• [EXTRACTED MATERIAL]
******

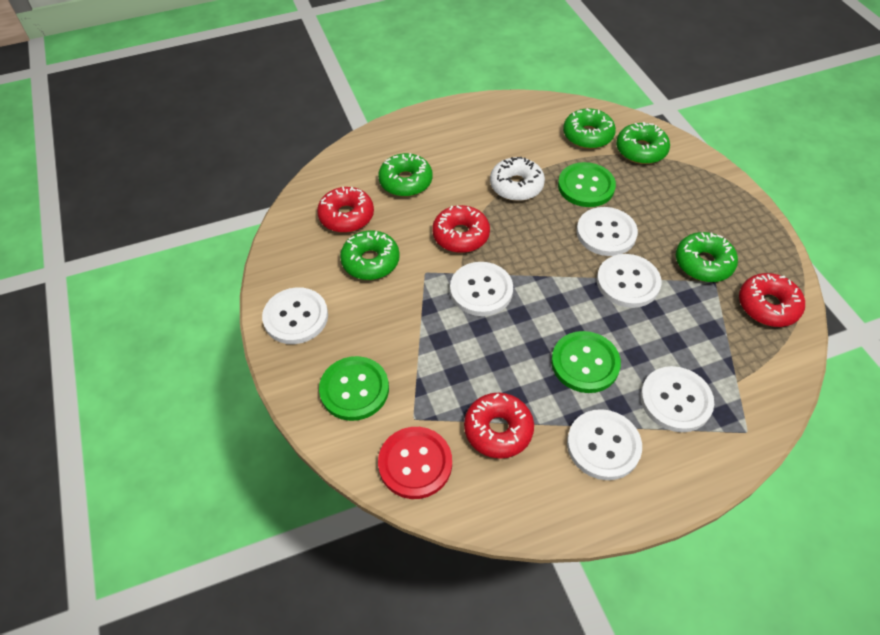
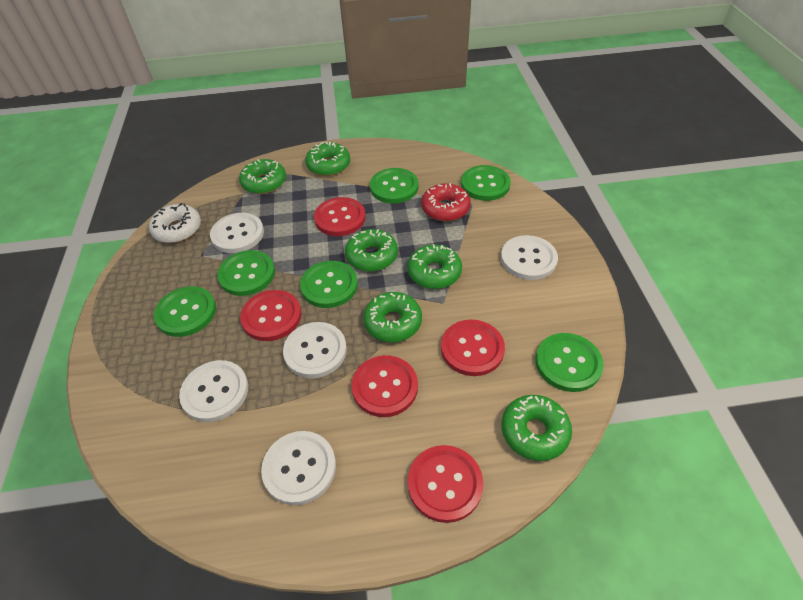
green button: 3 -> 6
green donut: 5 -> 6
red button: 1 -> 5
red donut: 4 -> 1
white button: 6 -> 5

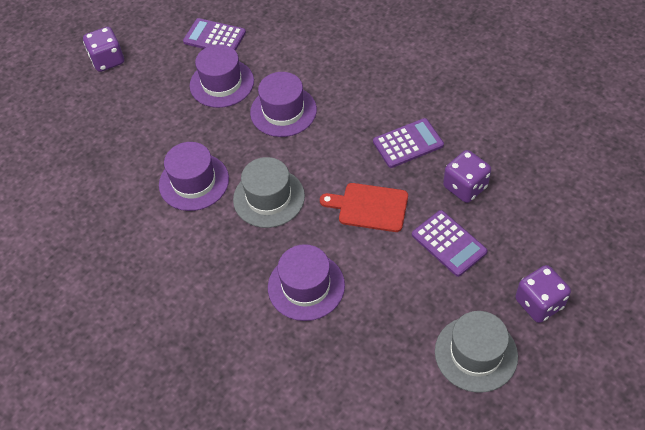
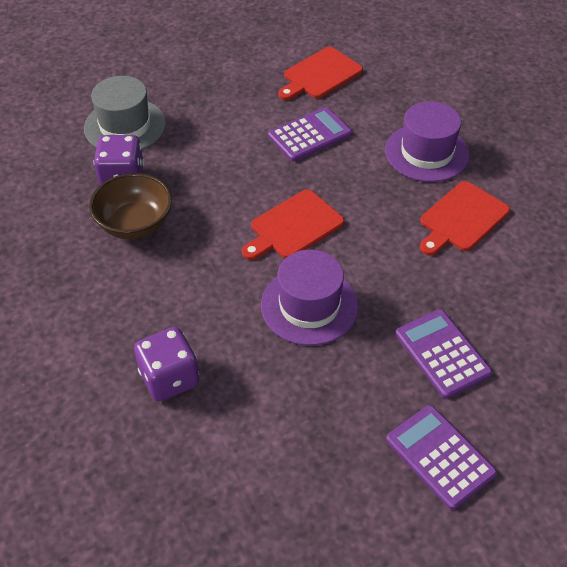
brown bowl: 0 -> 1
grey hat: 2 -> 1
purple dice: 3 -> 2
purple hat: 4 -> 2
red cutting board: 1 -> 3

******

Look for the word "button" throughout the material above and copy every line that has it.

• [WRITTEN RESPONSE]
green button: 3 -> 6
red button: 1 -> 5
white button: 6 -> 5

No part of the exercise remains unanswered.